Exercise directions: In the entries below, which lines run from the one containing "SW101: button (GND, RESET)" to the one containing "U106 pin OA: FWD -> MA"? Copy exactly those lines, ends included, and no others.

Data for processing:
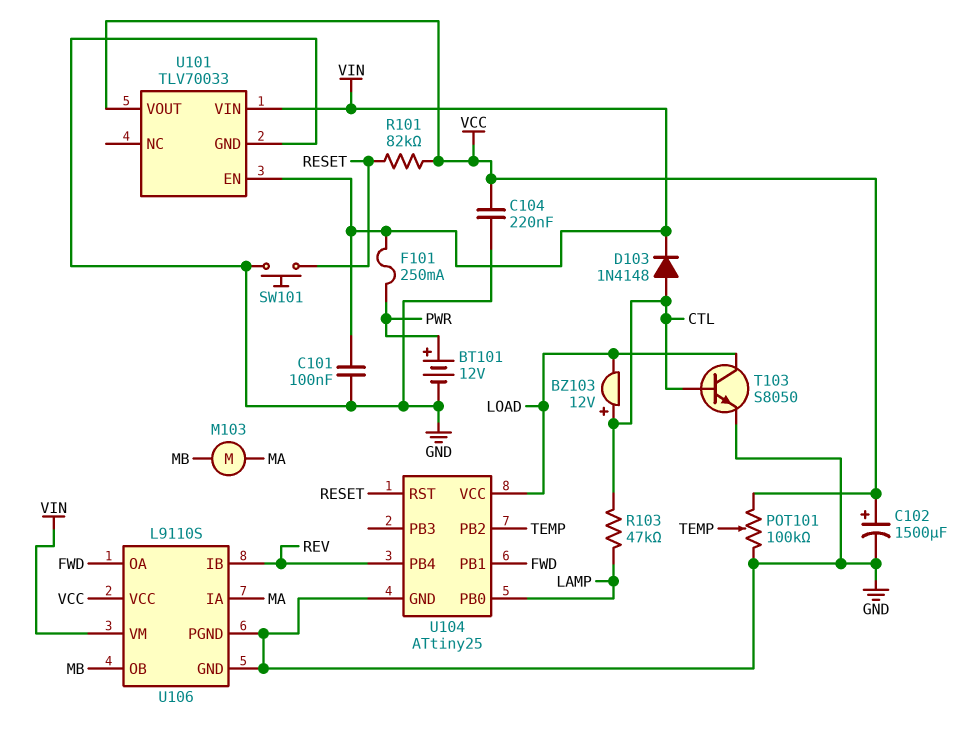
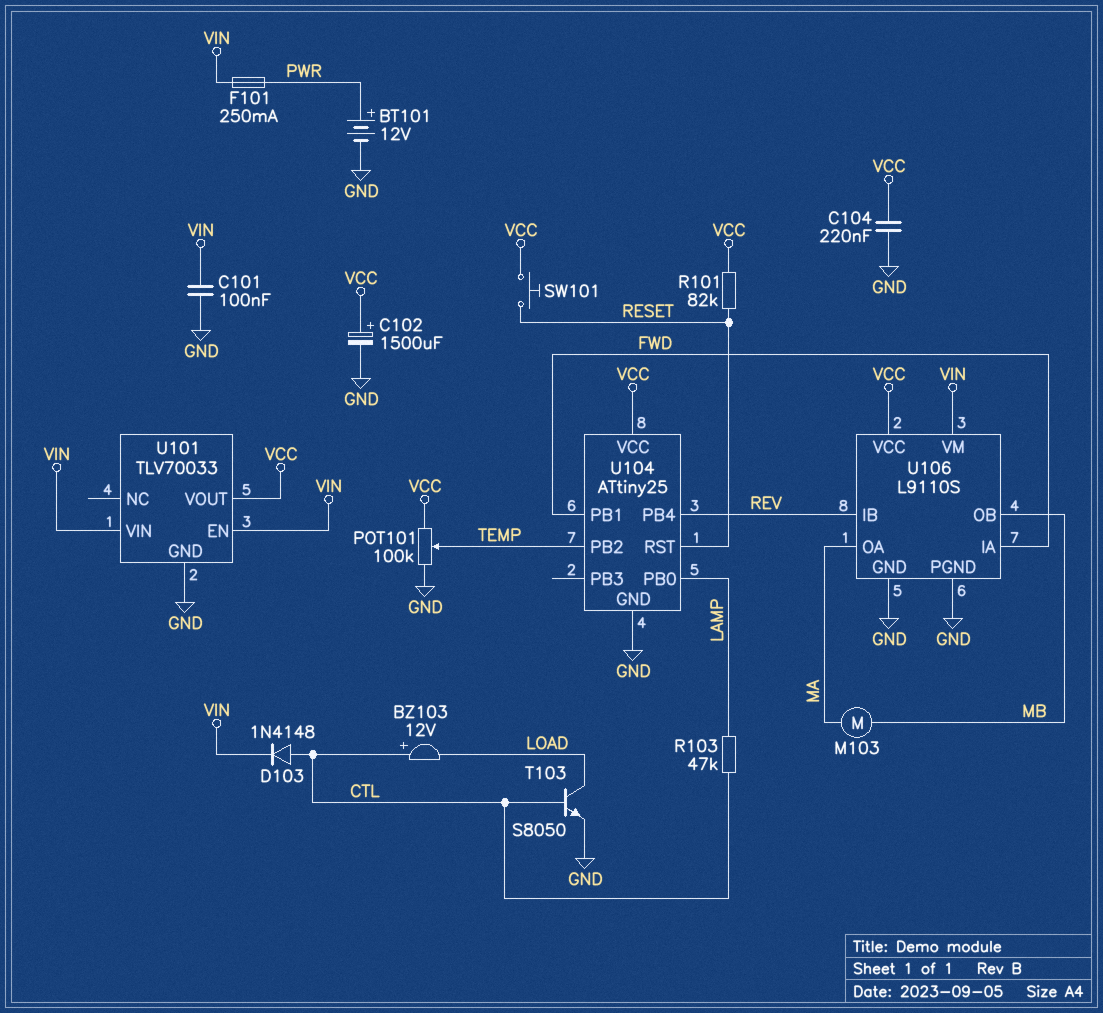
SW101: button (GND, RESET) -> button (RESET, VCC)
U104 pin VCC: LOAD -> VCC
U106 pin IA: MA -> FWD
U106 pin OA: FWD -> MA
...
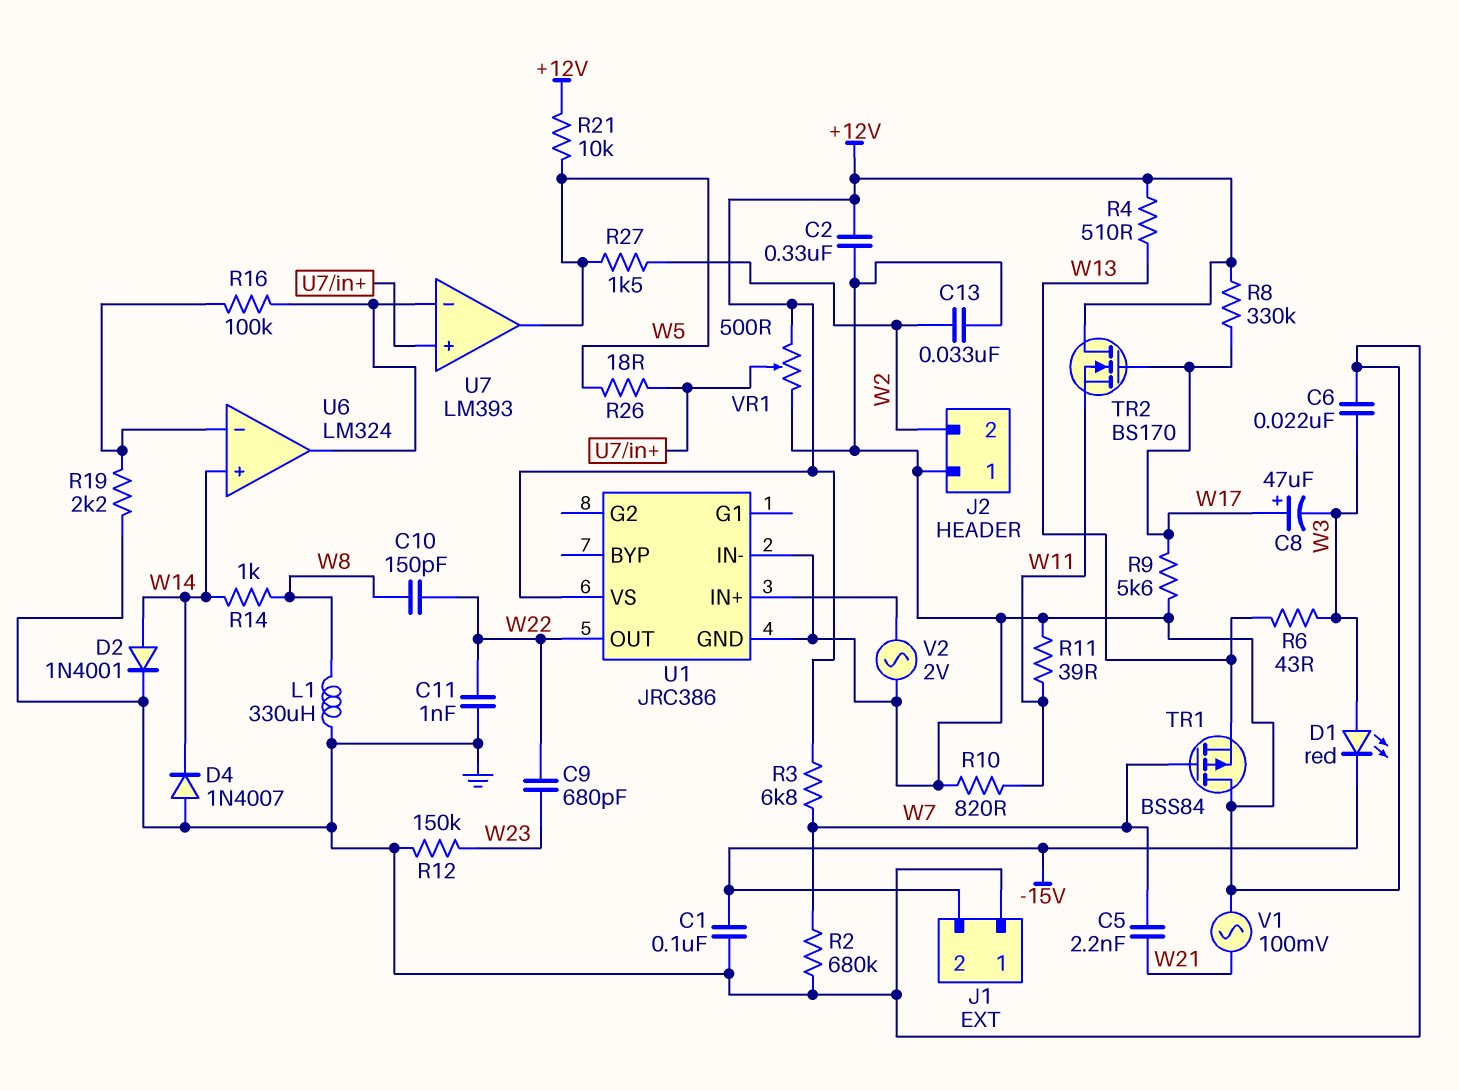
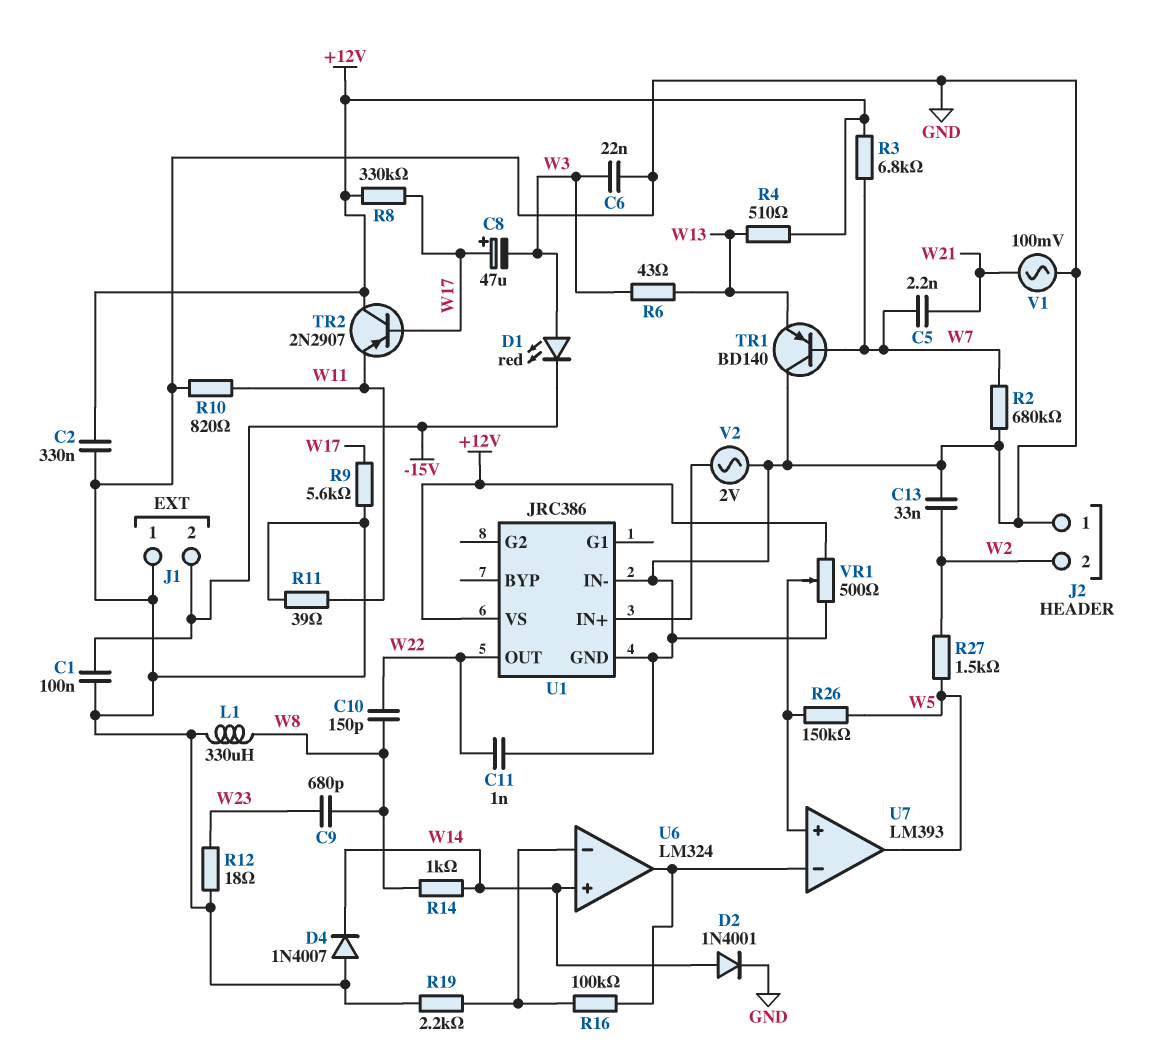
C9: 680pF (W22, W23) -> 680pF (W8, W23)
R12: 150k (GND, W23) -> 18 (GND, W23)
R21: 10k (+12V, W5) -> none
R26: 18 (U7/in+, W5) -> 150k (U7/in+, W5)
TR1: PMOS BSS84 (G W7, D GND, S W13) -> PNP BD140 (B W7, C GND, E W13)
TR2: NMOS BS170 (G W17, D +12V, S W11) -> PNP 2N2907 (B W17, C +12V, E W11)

Task result:
SW101: button (GND, RESET) -> button (RESET, VCC)
U104 pin VCC: LOAD -> VCC
U106 pin IA: MA -> FWD
U106 pin OA: FWD -> MA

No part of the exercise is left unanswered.